▶ _Task requirements_:
All entries are to be copied exactly, with pictures removed.

▶ _Source records_:
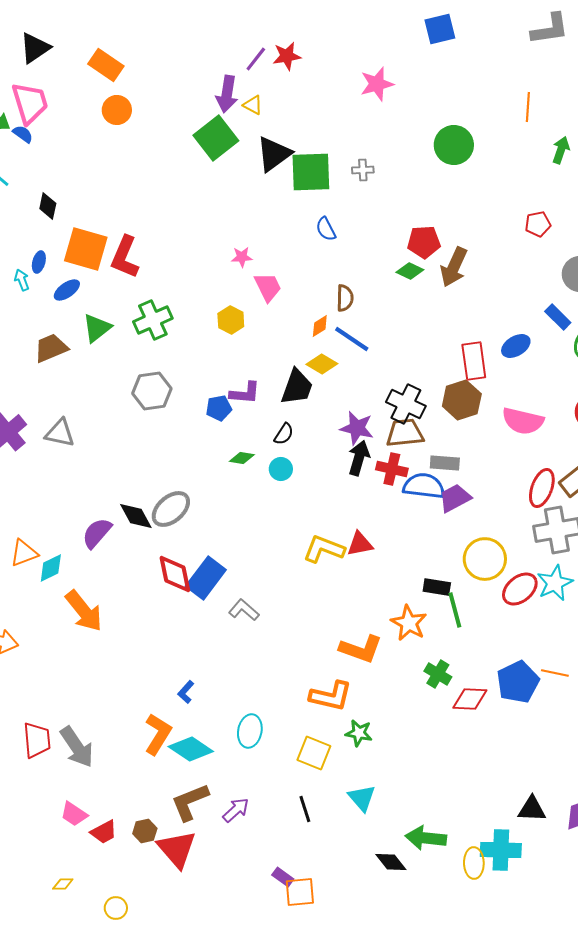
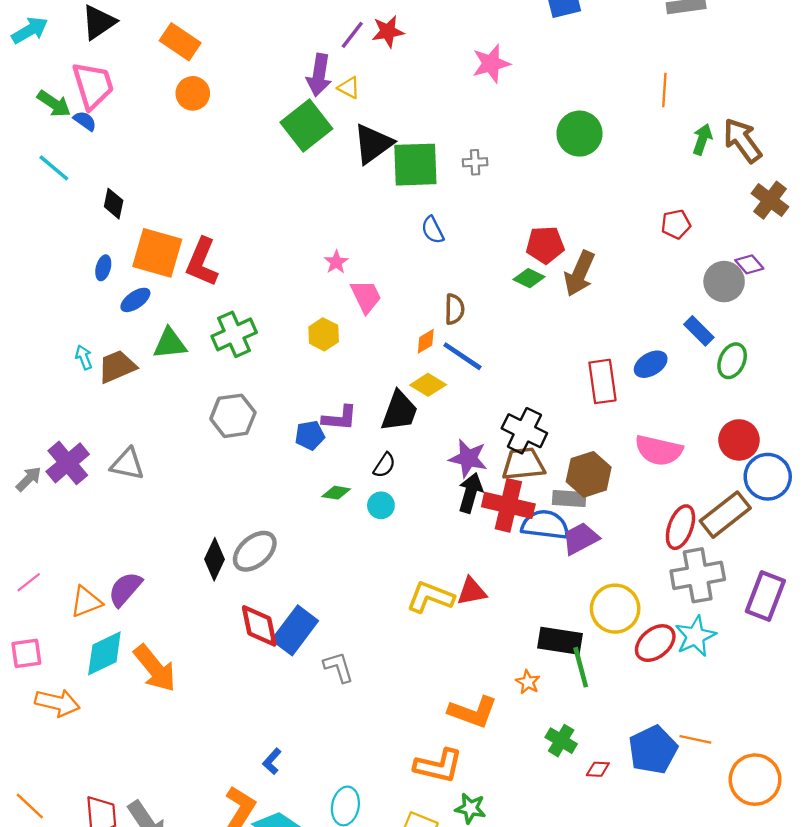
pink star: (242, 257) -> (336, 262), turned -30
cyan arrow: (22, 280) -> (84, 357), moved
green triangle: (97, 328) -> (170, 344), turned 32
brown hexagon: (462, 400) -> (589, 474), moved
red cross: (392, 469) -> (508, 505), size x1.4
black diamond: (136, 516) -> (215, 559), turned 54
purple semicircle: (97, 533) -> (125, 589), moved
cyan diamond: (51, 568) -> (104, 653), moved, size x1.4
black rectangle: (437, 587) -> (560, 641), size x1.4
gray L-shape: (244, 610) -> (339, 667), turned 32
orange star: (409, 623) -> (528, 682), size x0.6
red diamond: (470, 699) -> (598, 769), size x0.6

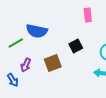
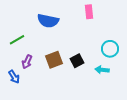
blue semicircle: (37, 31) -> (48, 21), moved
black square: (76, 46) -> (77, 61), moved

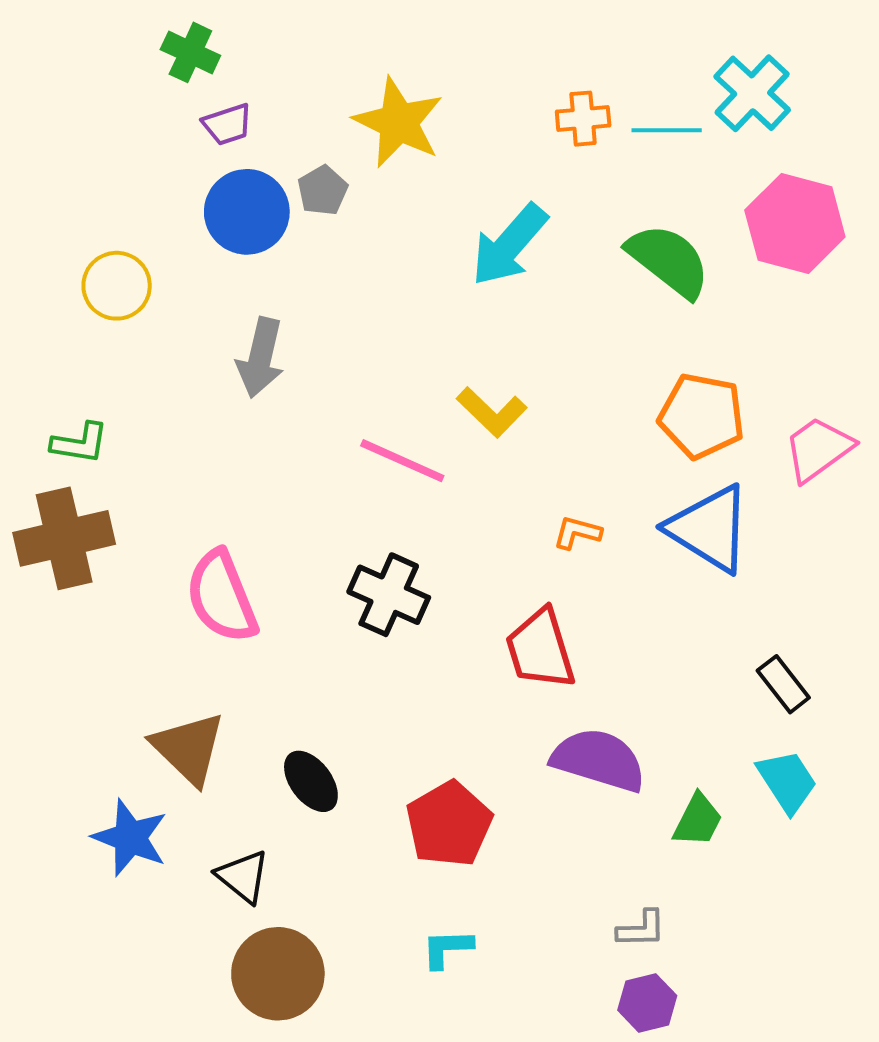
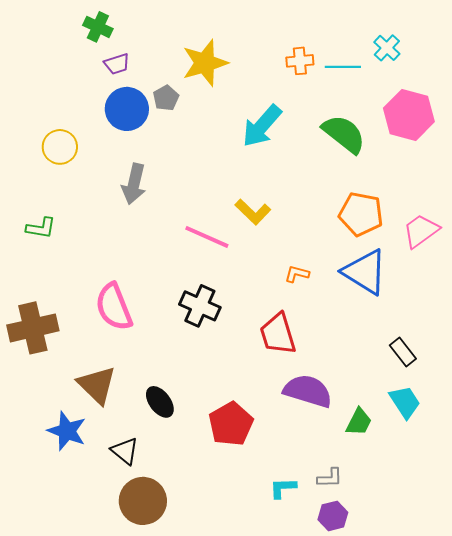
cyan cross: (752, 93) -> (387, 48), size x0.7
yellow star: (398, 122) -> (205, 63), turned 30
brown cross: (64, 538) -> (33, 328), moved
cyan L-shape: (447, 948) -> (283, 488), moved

▶ _The answer_:
pink star: (242, 257) -> (336, 262), turned -30
cyan arrow: (22, 280) -> (84, 357), moved
green triangle: (97, 328) -> (170, 344), turned 32
brown hexagon: (462, 400) -> (589, 474), moved
red cross: (392, 469) -> (508, 505), size x1.4
black diamond: (136, 516) -> (215, 559), turned 54
purple semicircle: (97, 533) -> (125, 589), moved
cyan diamond: (51, 568) -> (104, 653), moved, size x1.4
black rectangle: (437, 587) -> (560, 641), size x1.4
gray L-shape: (244, 610) -> (339, 667), turned 32
orange star: (409, 623) -> (528, 682), size x0.6
red diamond: (470, 699) -> (598, 769), size x0.6

blue semicircle: (37, 31) -> (48, 21), moved
black square: (76, 46) -> (77, 61), moved

cyan cross: (752, 93) -> (387, 48), size x0.7
yellow star: (398, 122) -> (205, 63), turned 30
brown cross: (64, 538) -> (33, 328), moved
cyan L-shape: (447, 948) -> (283, 488), moved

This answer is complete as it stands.